> TASK DESCRIPTION:
Among the entries below, find the lines with "none" and copy them.

________________

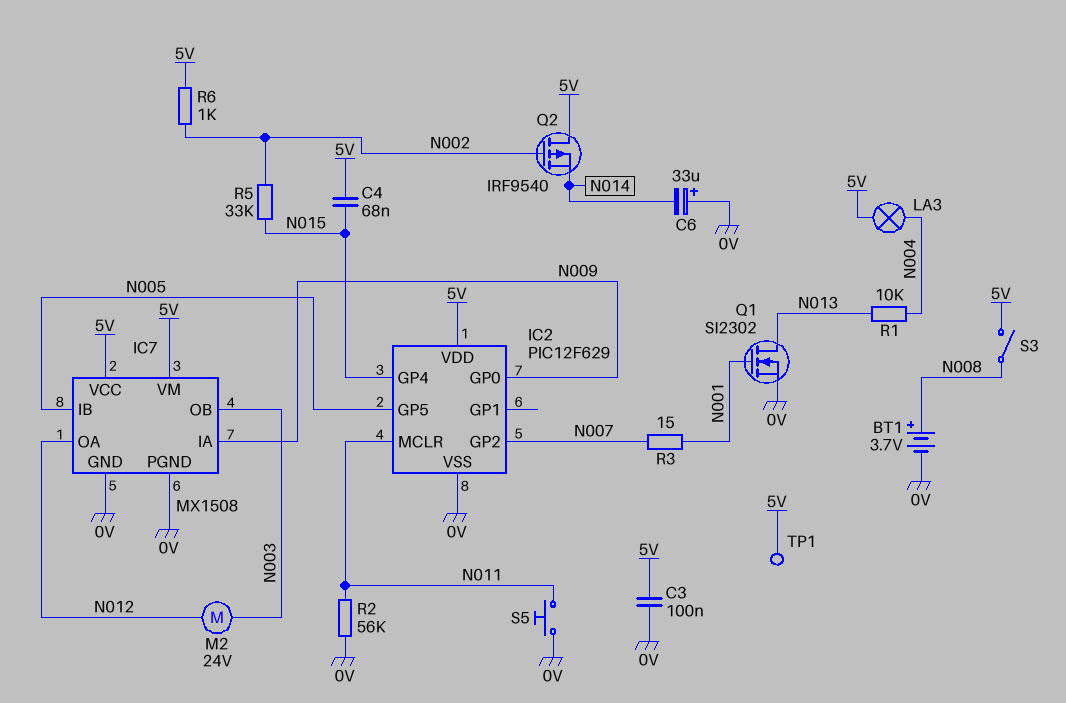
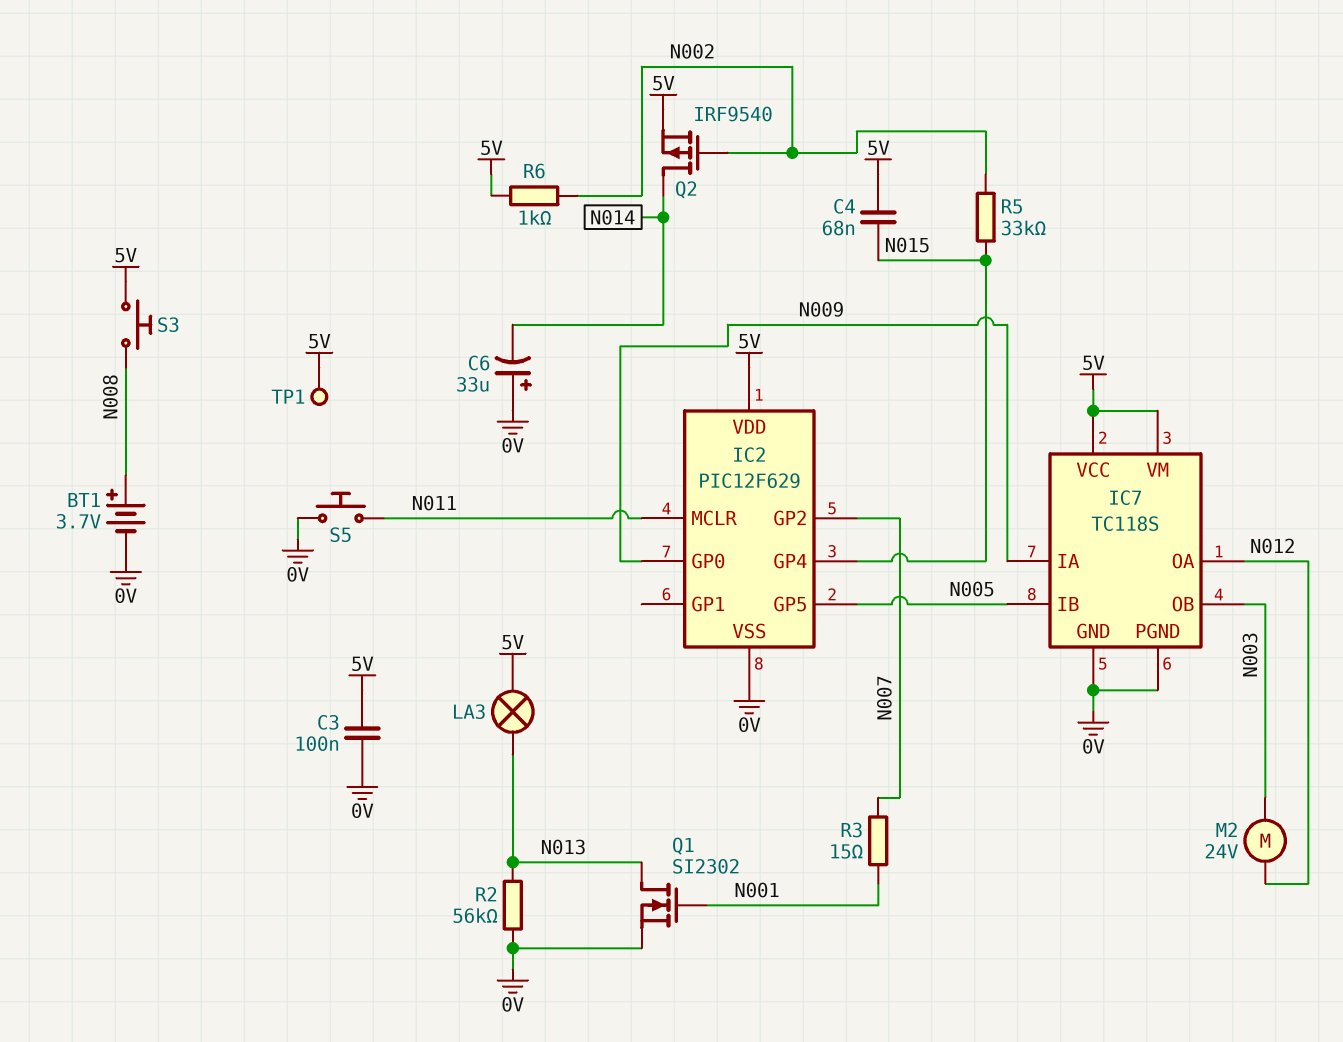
IC7: MX1508 -> TC118S
LA3: lamp (5V, N004) -> lamp (5V, N013)
Q2: PMOS IRF9540 (G N002, D 5V, S N014) -> PMOS IRF9540 (G N002, D N014, S 5V)
R1: 10k (N004, N013) -> none
R2: 56k (0V, N011) -> 56k (0V, N013)
S3: switch (5V, N008) -> button (5V, N008)

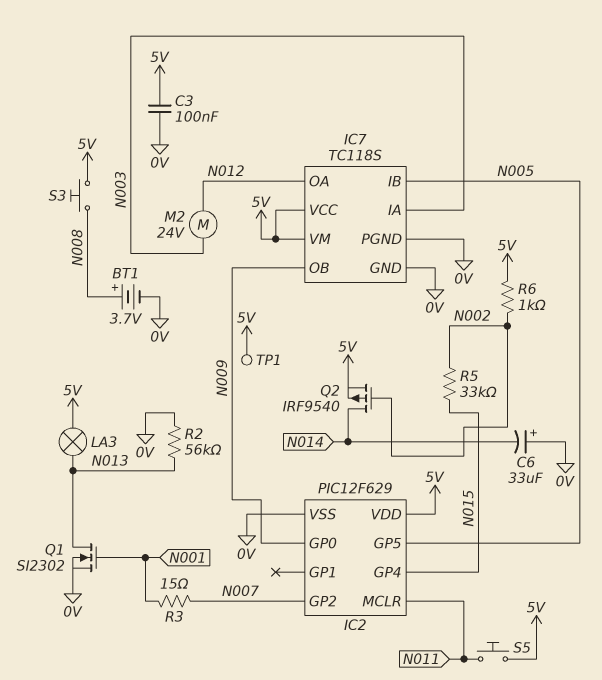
C4: 68nF (5V, N015) -> none
IC7 pin IA: N009 -> N003
IC7 pin OB: N003 -> N009
S5: button (0V, N011) -> button (5V, N011)

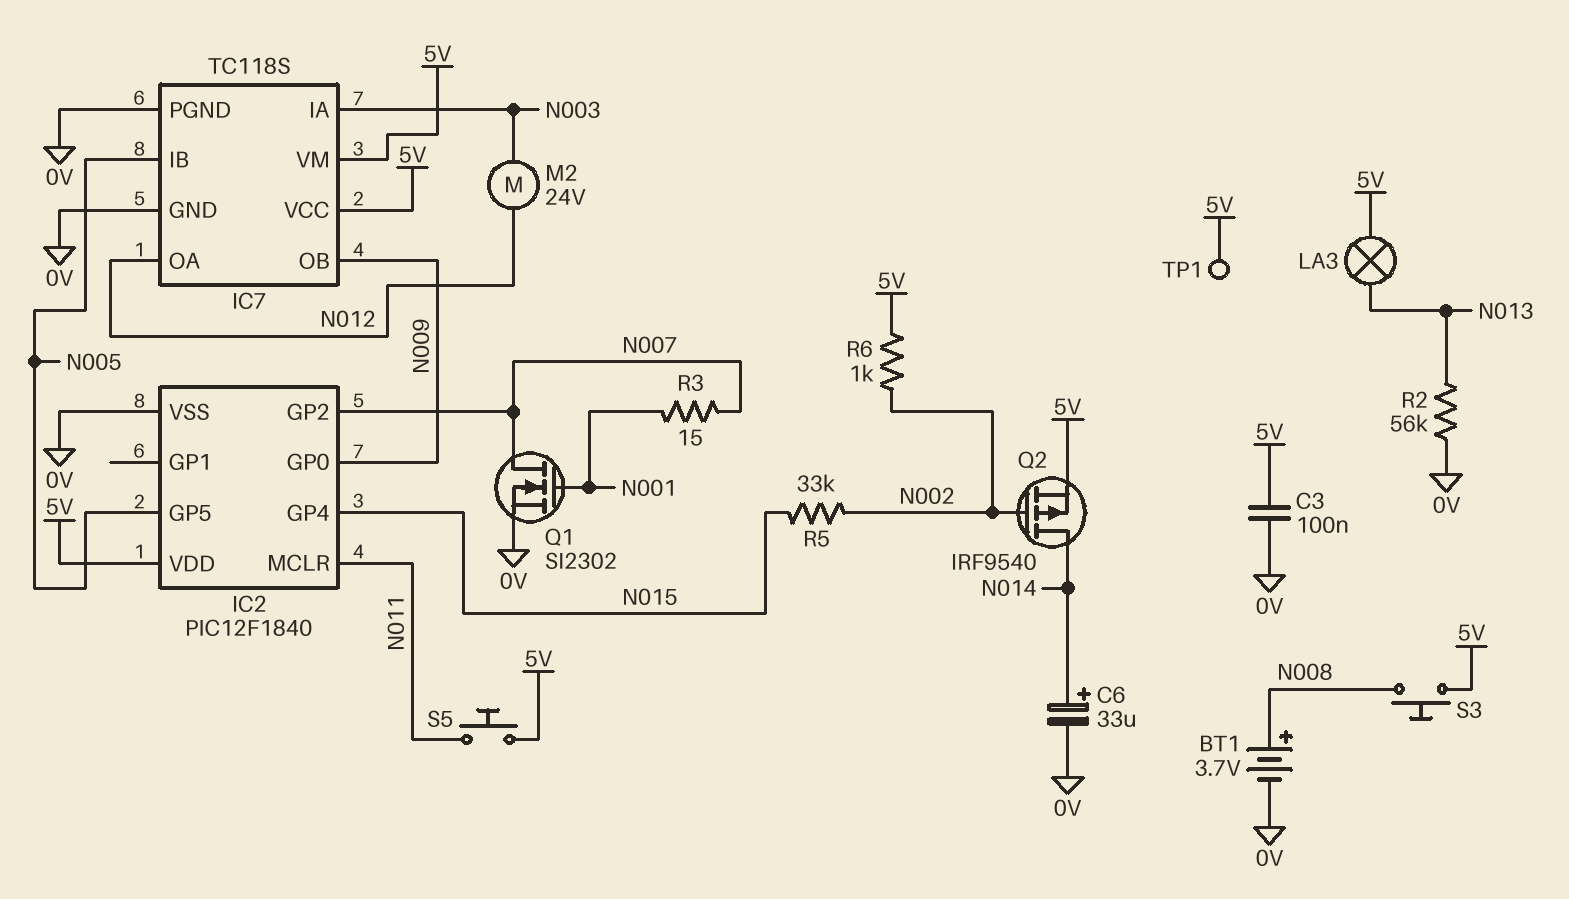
C6: 33uF (plus 0V, minus N014) -> 33uF (plus N014, minus 0V)
IC2: PIC12F629 -> PIC12F1840
Q1: NMOS SI2302 (G N001, D N013, S 0V) -> NMOS SI2302 (G N001, D N007, S 0V)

________________

> REPLY:
R1: 10k (N004, N013) -> none
C4: 68nF (5V, N015) -> none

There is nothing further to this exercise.